● **WHAT IS EXPECTED**
Copy nothing but the lines below running from the line containing "camera: 30 degrees left, 0 degrees up" through the line containing "(665, 536) = (674, 262): pink", both end lines included.

● **EXERCISE MATERIAL**

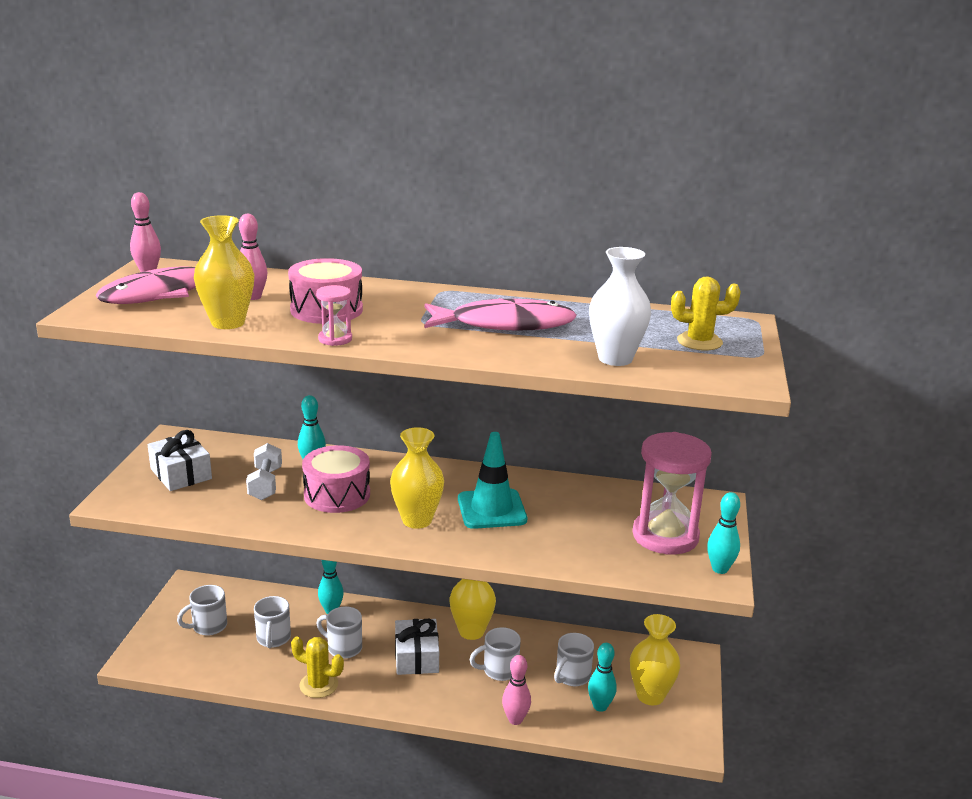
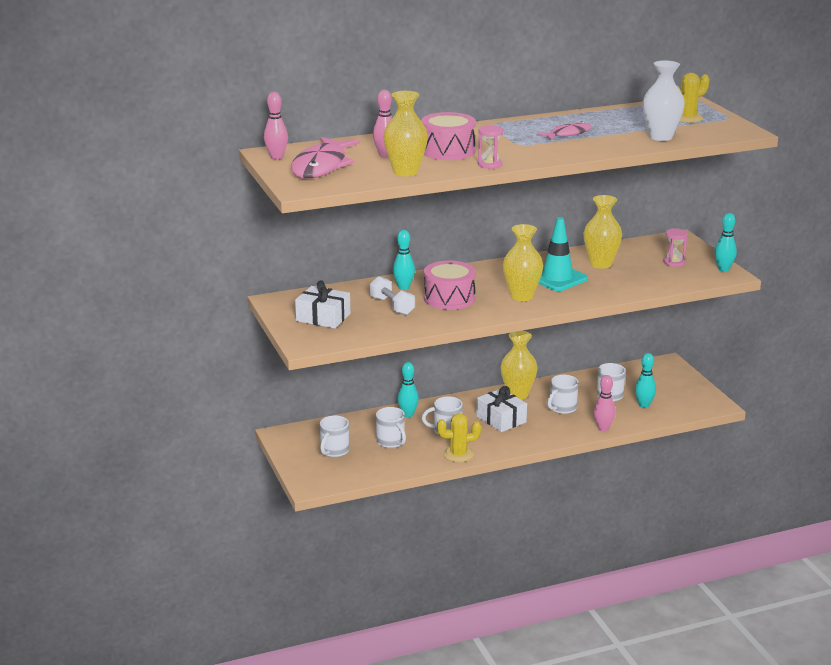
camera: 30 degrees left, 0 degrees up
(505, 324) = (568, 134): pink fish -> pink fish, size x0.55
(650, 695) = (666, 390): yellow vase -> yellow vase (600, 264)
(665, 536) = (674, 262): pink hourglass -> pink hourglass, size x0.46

...

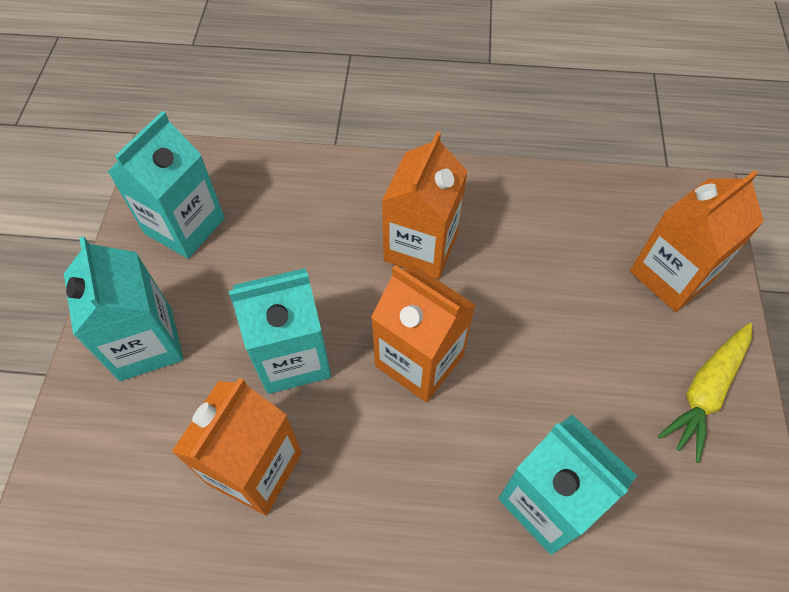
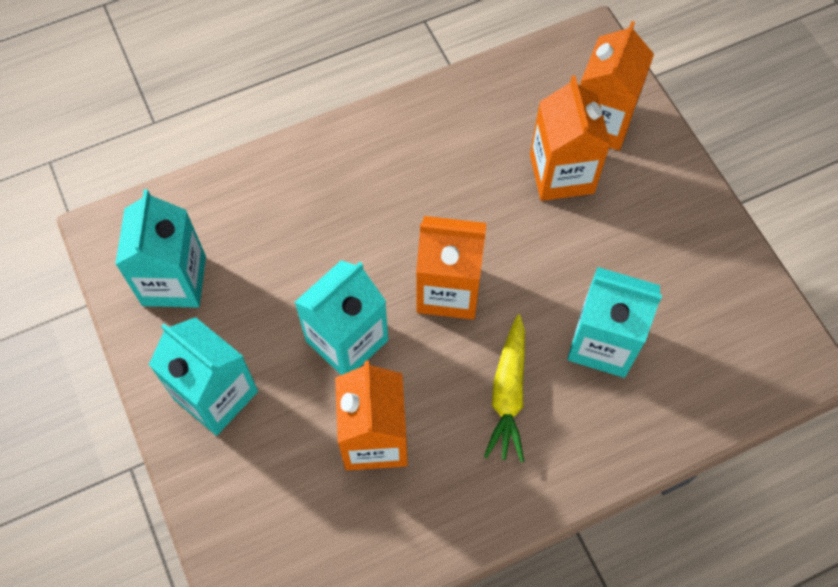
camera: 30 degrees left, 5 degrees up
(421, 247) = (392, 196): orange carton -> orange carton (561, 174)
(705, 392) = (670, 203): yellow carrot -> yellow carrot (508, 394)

● **THE ANSWER**
camera: 30 degrees left, 0 degrees up
(505, 324) = (568, 134): pink fish -> pink fish, size x0.55
(650, 695) = (666, 390): yellow vase -> yellow vase (600, 264)
(665, 536) = (674, 262): pink hourglass -> pink hourglass, size x0.46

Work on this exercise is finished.